- [WORKING DATA]:

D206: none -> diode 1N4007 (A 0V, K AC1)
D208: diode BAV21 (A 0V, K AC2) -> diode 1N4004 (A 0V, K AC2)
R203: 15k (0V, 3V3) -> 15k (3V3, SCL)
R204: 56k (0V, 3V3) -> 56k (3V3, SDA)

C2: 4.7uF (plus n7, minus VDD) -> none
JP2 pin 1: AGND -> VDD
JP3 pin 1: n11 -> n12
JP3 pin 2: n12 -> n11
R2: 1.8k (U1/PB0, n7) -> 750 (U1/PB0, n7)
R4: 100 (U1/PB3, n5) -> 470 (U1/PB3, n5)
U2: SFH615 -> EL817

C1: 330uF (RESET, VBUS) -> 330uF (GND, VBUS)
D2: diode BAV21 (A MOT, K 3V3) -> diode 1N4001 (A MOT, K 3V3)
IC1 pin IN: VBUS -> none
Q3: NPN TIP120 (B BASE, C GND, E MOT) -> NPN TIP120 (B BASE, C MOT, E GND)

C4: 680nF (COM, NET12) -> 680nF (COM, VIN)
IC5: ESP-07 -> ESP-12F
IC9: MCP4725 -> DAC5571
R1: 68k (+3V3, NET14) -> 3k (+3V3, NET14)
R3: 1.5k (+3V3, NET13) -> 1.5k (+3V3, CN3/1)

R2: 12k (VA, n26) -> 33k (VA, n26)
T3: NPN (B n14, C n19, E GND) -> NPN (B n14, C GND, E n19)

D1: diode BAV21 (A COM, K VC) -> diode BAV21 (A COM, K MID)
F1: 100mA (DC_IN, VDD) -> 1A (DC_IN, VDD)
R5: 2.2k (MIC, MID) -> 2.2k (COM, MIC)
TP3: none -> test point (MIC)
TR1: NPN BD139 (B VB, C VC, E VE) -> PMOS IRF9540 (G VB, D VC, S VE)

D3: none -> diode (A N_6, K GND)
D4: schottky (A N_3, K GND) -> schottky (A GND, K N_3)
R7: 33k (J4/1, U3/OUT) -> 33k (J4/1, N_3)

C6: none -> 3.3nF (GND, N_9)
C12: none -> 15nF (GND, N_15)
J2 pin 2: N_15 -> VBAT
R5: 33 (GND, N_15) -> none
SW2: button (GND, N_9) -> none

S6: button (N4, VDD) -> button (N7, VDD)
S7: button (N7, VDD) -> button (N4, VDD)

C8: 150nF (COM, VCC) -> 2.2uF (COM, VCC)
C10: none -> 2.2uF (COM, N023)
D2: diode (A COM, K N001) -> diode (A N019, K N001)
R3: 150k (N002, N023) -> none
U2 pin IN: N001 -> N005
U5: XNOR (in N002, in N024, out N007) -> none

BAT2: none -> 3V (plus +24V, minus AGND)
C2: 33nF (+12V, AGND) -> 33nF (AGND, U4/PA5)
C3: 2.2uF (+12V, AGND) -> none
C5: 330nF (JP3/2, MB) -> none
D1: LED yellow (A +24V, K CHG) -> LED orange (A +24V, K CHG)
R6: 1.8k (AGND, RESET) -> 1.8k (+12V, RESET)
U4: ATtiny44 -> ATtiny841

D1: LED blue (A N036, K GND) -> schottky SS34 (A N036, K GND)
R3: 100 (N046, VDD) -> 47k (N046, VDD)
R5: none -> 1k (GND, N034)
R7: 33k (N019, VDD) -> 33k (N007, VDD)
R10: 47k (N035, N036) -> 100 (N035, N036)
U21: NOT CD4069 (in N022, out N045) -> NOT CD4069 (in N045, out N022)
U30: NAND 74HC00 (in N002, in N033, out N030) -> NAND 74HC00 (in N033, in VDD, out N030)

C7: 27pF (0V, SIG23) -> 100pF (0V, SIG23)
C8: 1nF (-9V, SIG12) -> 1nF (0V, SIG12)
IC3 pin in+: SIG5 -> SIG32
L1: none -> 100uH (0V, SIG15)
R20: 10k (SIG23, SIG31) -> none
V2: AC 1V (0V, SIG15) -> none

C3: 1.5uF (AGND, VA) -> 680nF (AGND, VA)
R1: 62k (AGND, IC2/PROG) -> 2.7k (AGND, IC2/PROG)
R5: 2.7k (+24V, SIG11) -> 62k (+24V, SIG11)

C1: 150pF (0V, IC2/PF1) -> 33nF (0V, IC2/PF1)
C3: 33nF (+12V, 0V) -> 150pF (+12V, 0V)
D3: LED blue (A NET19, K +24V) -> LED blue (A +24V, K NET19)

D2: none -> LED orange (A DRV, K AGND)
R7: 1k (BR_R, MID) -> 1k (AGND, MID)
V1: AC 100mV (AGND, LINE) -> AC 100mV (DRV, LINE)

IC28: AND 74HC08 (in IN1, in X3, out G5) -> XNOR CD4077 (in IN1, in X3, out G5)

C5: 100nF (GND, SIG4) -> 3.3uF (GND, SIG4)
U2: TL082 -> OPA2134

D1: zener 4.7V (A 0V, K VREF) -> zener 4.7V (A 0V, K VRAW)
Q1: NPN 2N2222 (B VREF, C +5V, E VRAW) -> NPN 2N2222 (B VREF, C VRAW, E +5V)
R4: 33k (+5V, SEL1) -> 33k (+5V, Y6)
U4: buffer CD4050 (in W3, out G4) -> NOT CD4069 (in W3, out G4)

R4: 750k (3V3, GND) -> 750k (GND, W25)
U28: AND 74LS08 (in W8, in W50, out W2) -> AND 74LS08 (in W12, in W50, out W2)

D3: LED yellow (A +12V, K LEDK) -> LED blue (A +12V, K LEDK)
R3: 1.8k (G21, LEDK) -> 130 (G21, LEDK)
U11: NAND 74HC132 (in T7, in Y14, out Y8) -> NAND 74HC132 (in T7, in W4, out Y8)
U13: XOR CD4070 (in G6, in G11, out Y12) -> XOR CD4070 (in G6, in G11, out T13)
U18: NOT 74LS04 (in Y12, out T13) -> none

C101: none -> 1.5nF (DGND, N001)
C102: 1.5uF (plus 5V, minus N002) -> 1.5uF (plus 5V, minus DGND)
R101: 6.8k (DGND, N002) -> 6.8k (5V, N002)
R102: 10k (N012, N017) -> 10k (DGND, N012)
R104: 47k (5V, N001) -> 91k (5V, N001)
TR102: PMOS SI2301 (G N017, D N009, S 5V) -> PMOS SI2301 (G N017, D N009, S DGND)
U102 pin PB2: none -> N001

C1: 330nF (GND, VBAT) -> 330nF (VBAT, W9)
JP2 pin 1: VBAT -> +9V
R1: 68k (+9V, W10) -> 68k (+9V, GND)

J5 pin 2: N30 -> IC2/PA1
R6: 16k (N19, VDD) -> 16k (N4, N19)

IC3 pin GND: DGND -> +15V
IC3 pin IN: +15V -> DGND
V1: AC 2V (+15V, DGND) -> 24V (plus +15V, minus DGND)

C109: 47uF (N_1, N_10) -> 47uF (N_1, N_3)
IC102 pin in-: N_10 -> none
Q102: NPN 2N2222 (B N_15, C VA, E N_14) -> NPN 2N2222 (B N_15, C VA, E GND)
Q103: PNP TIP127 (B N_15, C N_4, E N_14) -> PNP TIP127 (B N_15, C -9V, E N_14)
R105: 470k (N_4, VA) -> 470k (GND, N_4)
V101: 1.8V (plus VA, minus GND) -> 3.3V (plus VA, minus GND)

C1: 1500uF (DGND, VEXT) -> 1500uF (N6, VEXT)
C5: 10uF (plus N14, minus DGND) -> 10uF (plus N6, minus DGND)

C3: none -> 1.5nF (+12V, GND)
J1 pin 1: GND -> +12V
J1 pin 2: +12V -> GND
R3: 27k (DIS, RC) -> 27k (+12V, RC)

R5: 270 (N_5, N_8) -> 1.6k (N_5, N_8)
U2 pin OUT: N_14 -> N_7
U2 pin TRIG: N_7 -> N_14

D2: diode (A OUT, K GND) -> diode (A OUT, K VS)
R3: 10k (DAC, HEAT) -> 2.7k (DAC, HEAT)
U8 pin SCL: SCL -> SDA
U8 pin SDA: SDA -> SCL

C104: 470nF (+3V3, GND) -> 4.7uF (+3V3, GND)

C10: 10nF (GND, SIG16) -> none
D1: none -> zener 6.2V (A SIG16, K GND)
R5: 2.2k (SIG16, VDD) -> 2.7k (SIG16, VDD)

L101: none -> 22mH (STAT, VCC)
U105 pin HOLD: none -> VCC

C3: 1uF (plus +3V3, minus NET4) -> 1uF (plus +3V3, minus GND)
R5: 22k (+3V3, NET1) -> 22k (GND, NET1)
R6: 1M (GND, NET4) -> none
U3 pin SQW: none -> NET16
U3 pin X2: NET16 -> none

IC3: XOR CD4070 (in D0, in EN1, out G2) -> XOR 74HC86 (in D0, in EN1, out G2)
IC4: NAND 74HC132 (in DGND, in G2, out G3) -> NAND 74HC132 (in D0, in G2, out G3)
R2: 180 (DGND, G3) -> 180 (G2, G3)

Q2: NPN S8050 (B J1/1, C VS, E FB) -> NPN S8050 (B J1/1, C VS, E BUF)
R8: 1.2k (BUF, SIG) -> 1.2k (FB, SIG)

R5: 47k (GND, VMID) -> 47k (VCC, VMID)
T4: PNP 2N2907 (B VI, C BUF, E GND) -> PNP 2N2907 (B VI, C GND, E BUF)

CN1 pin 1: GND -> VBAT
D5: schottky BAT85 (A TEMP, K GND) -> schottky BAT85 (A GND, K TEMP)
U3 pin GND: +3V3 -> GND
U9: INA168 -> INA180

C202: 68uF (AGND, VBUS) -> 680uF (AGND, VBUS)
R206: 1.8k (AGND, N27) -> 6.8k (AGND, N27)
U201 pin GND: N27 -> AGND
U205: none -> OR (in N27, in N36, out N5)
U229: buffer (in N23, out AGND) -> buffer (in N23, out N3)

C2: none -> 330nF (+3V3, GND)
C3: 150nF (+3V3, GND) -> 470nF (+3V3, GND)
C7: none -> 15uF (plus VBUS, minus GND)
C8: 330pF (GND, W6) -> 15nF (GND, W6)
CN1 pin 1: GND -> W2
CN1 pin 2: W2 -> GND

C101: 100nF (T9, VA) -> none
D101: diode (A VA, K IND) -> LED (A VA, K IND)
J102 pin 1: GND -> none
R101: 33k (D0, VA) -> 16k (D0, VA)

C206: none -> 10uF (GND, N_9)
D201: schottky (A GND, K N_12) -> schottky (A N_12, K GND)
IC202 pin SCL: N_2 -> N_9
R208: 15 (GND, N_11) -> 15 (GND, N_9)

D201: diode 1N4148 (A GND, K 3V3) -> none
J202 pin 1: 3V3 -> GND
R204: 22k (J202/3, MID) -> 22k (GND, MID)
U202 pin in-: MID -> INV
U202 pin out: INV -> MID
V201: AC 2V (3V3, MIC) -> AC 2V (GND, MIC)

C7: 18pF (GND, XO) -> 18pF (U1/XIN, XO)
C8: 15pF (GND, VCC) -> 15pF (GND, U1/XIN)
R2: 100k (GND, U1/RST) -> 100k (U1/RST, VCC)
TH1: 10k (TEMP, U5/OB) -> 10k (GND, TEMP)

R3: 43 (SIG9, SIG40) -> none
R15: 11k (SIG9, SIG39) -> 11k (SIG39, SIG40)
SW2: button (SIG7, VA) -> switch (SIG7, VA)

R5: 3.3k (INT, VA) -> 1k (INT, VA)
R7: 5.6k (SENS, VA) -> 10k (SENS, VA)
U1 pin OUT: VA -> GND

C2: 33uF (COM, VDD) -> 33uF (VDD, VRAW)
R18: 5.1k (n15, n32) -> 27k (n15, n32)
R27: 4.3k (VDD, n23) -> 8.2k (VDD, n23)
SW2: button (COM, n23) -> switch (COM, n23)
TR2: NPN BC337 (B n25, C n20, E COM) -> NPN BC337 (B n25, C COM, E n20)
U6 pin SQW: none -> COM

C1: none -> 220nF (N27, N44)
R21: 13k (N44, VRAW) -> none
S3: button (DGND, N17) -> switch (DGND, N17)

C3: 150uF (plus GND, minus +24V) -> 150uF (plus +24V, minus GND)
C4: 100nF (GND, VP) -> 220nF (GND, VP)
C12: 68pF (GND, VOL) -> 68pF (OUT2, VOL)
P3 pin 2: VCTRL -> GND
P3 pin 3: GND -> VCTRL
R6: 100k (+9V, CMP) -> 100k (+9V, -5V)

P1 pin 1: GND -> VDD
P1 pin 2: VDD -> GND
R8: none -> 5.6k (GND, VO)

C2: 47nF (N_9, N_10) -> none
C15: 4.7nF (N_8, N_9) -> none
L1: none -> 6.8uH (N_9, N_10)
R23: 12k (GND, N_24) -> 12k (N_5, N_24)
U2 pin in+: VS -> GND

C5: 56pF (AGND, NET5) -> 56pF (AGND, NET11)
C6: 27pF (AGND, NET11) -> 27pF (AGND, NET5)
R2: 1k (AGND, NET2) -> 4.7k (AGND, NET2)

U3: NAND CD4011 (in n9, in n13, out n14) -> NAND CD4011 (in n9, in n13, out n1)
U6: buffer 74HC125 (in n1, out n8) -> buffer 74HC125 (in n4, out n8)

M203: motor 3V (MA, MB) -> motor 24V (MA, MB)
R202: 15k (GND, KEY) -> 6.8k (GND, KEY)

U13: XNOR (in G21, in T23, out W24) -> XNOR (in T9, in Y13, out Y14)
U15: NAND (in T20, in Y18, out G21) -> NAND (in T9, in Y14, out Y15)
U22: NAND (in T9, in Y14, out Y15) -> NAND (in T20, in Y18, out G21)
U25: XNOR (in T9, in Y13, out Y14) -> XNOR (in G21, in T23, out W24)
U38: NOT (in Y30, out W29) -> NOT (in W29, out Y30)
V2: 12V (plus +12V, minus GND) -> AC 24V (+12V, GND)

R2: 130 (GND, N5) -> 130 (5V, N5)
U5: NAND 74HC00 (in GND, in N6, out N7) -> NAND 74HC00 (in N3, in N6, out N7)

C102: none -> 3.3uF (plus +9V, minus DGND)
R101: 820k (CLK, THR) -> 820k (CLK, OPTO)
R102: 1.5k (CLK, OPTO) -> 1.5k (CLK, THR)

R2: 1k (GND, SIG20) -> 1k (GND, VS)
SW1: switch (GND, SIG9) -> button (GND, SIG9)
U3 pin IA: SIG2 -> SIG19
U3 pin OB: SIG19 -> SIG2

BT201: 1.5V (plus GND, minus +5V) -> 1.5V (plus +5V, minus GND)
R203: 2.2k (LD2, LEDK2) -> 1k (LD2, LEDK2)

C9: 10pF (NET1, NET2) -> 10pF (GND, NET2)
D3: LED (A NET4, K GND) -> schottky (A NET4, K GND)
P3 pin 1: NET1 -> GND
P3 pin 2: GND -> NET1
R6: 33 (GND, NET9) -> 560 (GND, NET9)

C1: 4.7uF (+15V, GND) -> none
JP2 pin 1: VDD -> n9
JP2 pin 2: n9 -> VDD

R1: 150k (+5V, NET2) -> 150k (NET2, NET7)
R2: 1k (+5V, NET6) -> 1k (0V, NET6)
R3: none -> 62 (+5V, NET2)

- [ACTIVITY]: The string "VBAT" may appear in lines of the entries above. Say how many such lines there are, as a number only.

- [RESPONSE TO THE EXERCISE]: 4